What you hand back must match the records word for word, with no pictures.

_Recorded information_
______________________________

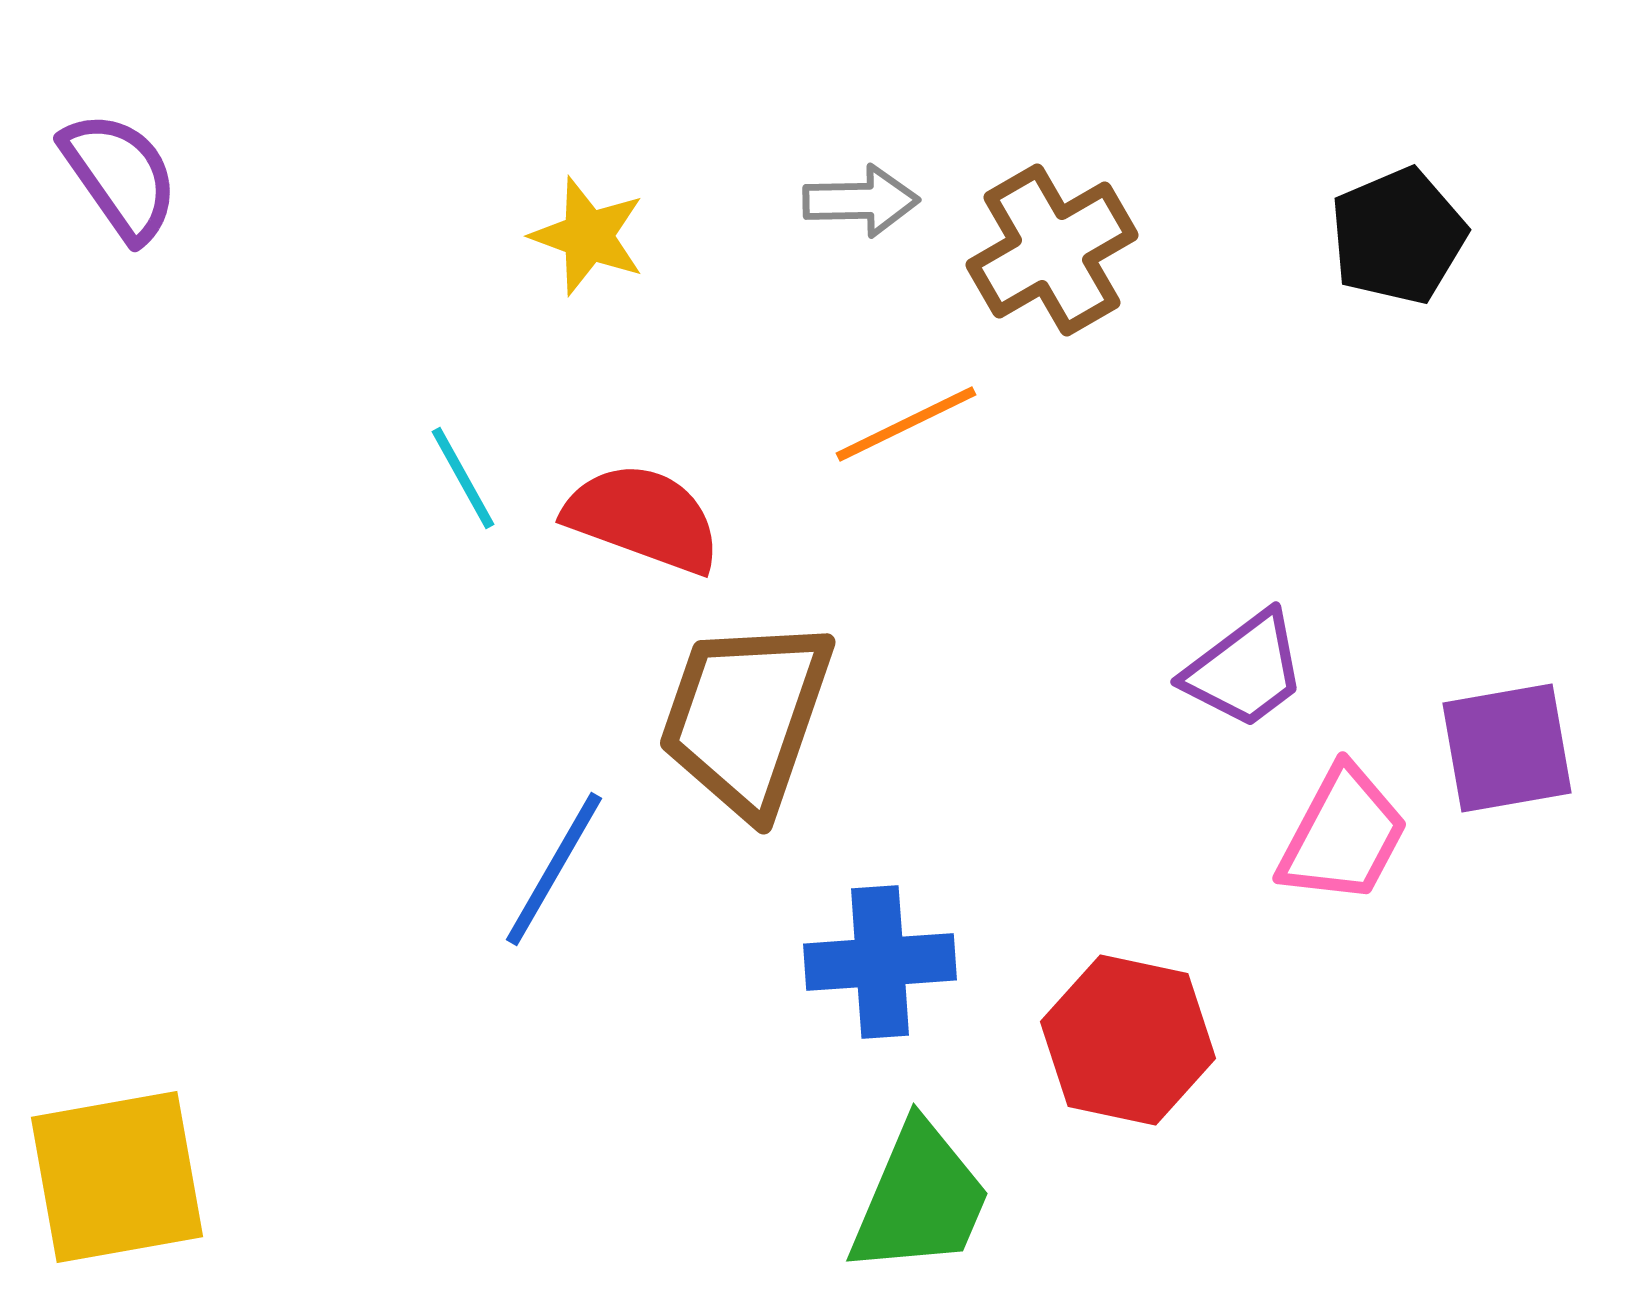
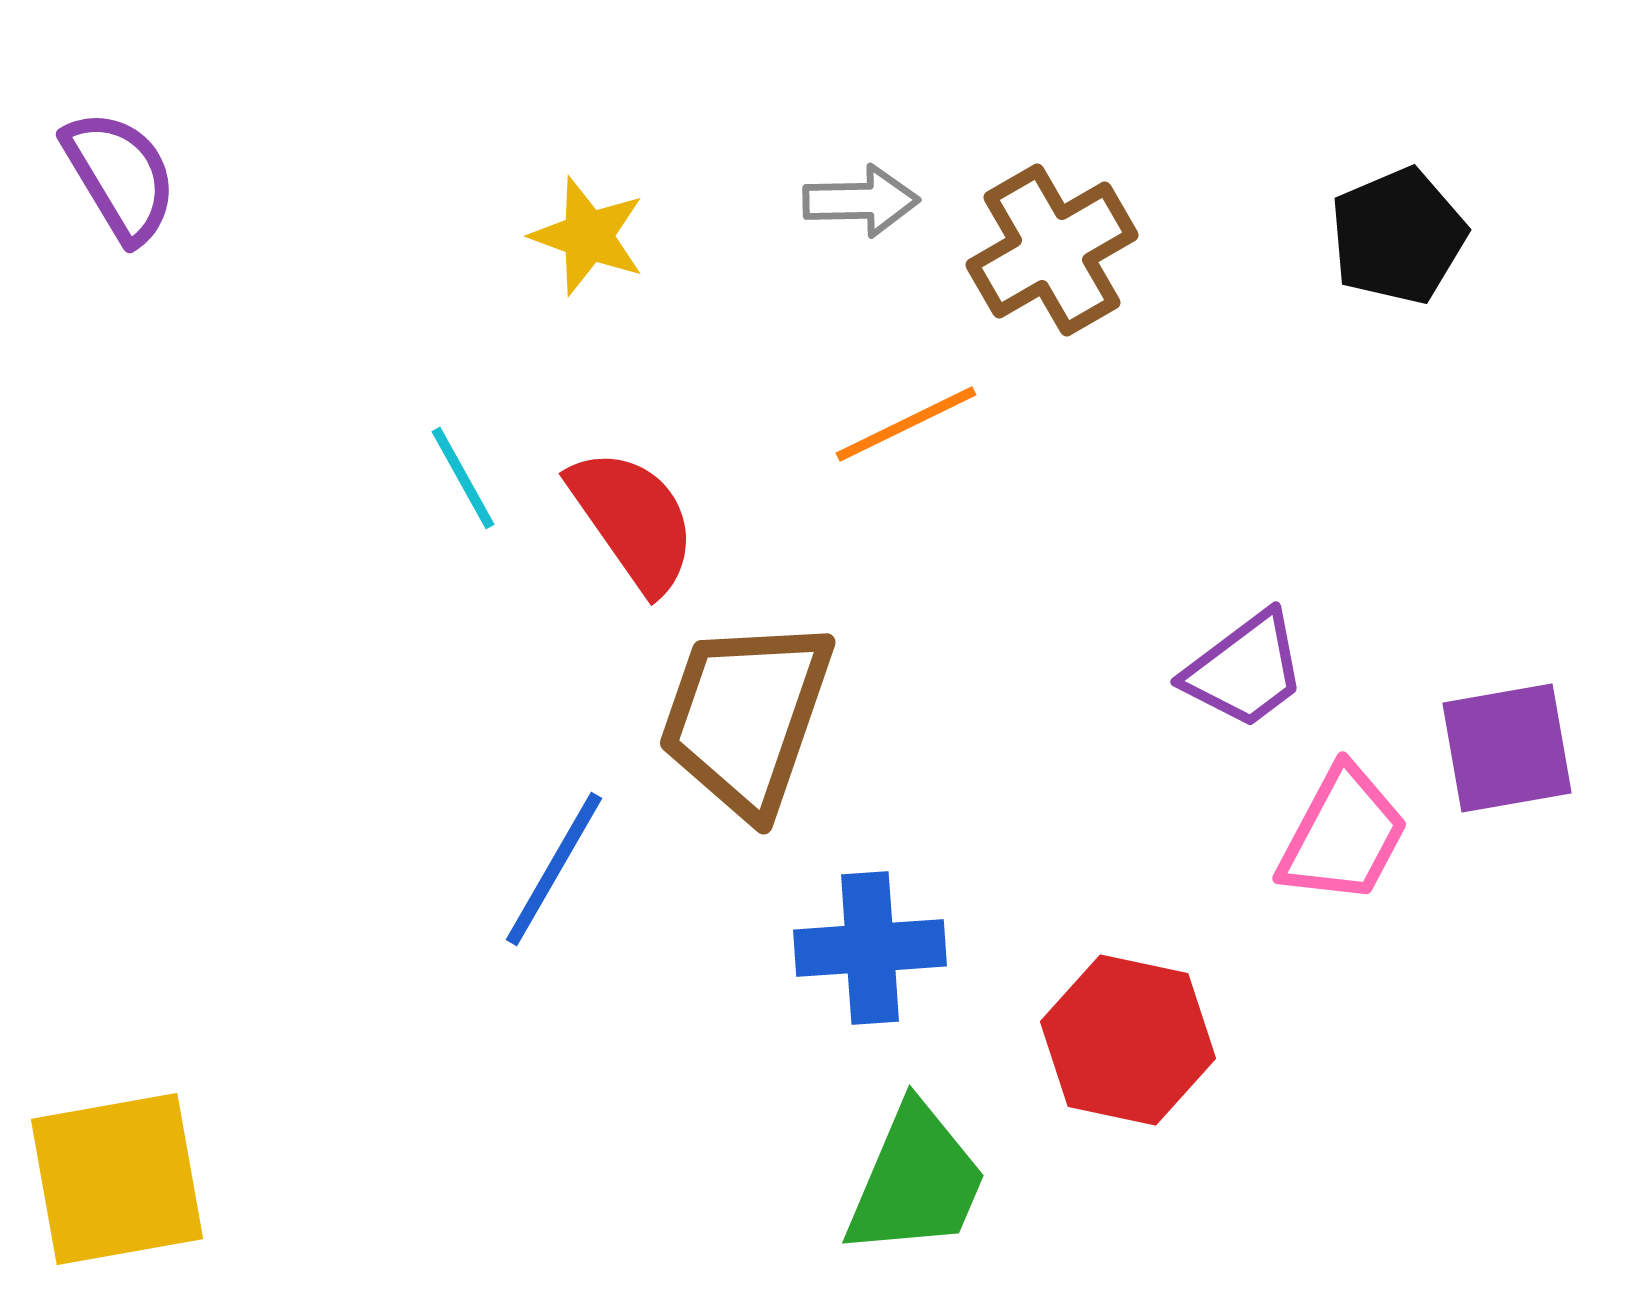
purple semicircle: rotated 4 degrees clockwise
red semicircle: moved 10 px left, 2 px down; rotated 35 degrees clockwise
blue cross: moved 10 px left, 14 px up
yellow square: moved 2 px down
green trapezoid: moved 4 px left, 18 px up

______________________________

_Answer to this exercise_
purple semicircle: rotated 4 degrees clockwise
red semicircle: moved 10 px left, 2 px down; rotated 35 degrees clockwise
blue cross: moved 10 px left, 14 px up
yellow square: moved 2 px down
green trapezoid: moved 4 px left, 18 px up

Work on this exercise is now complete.